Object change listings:
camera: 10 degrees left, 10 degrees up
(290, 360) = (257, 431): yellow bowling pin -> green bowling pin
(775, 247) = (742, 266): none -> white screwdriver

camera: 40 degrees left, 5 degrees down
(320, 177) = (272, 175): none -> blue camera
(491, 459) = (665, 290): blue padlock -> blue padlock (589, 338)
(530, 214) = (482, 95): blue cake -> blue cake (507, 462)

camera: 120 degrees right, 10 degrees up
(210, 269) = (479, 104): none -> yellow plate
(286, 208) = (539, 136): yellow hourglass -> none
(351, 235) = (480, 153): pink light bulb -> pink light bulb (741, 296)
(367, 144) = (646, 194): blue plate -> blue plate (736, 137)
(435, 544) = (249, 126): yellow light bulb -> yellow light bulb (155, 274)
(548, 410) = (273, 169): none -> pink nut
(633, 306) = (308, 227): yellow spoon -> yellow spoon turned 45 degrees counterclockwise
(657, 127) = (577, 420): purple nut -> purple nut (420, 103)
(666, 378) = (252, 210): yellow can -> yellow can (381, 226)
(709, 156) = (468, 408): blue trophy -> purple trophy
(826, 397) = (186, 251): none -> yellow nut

--

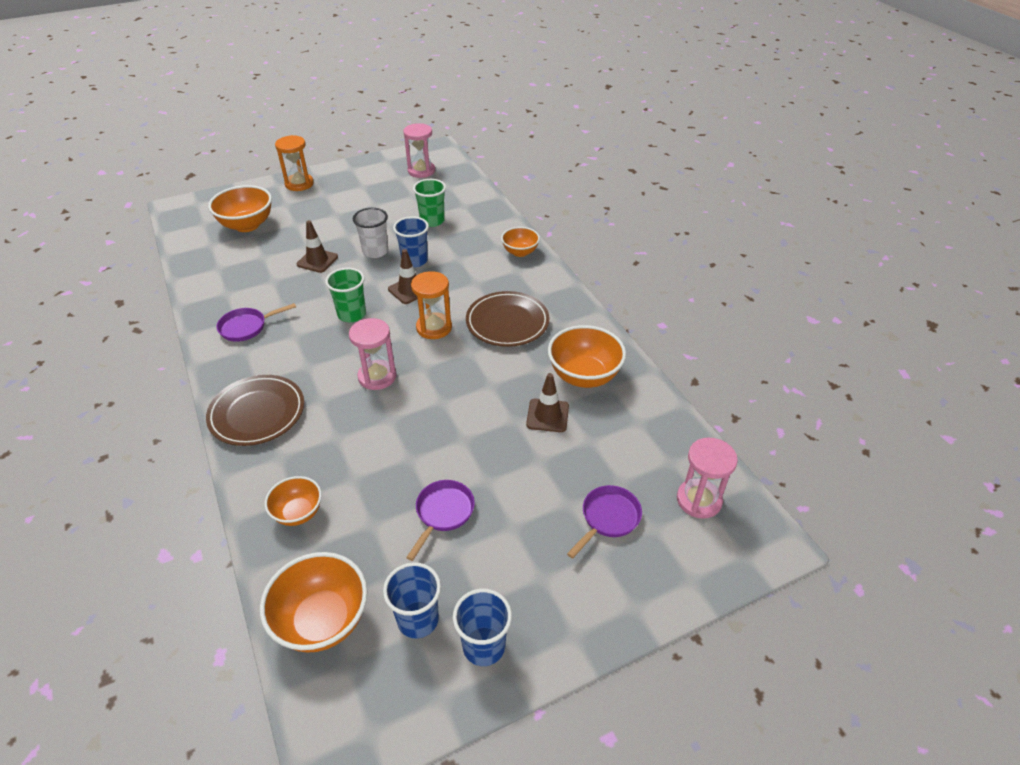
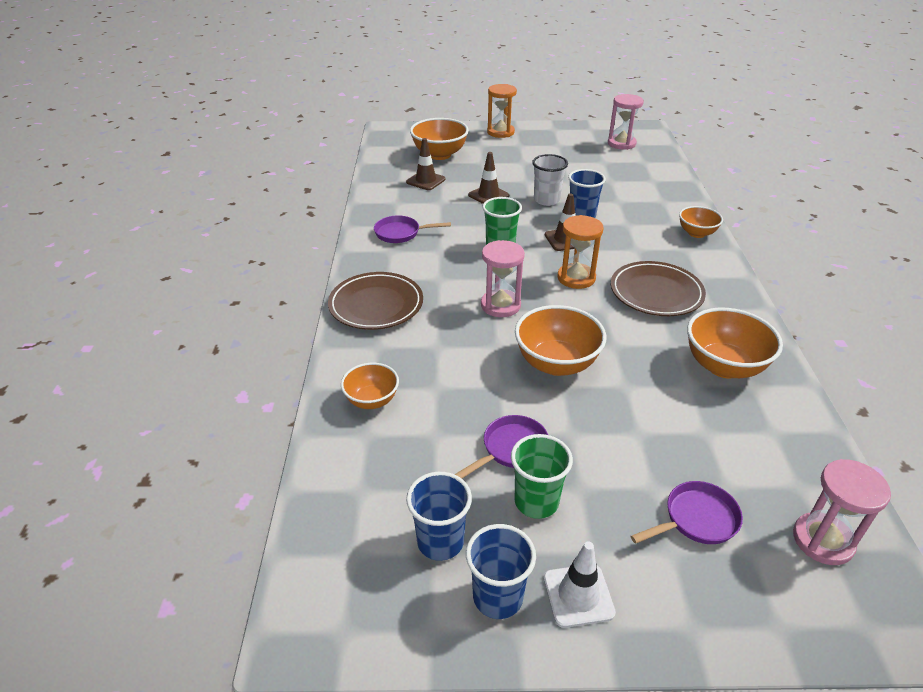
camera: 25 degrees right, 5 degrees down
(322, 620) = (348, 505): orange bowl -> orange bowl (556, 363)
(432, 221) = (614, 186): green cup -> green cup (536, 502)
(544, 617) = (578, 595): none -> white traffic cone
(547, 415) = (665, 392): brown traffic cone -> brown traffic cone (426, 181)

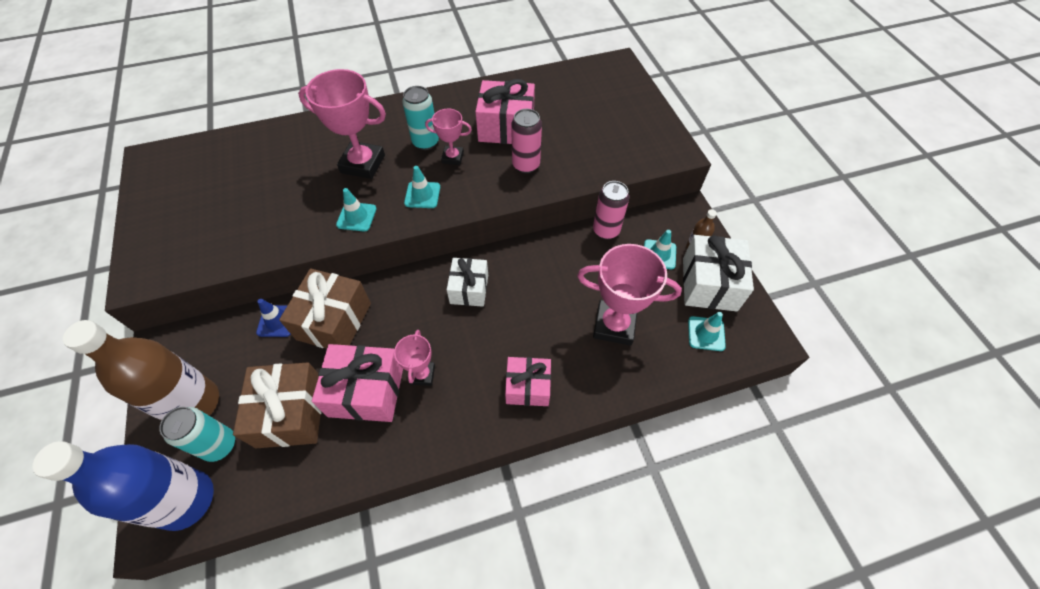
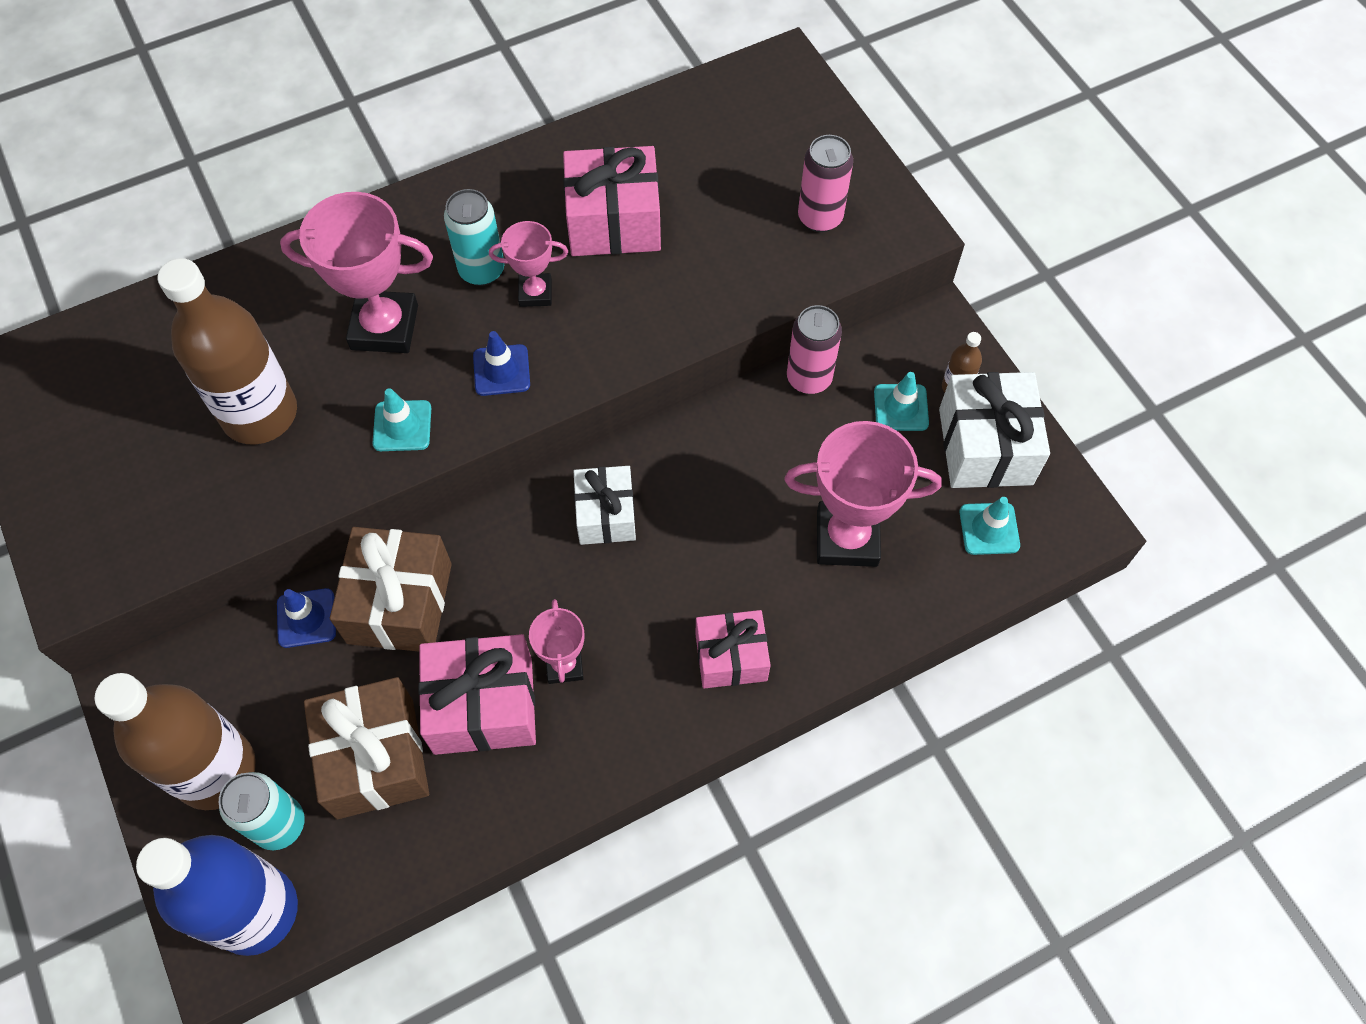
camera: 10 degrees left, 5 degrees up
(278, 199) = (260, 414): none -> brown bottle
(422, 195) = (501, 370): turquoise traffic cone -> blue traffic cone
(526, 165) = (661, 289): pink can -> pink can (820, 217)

# TASK REQUIREMENTS:
Of all the entries above, retype exactly the lines from the line with "camera: 10 degrees left, 10 degrees up" to the line with "(530, 214) = (482, 95): blue", both included, and no others.

# TASK OUTPUT:
camera: 10 degrees left, 10 degrees up
(290, 360) = (257, 431): yellow bowling pin -> green bowling pin
(775, 247) = (742, 266): none -> white screwdriver

camera: 40 degrees left, 5 degrees down
(320, 177) = (272, 175): none -> blue camera
(491, 459) = (665, 290): blue padlock -> blue padlock (589, 338)
(530, 214) = (482, 95): blue cake -> blue cake (507, 462)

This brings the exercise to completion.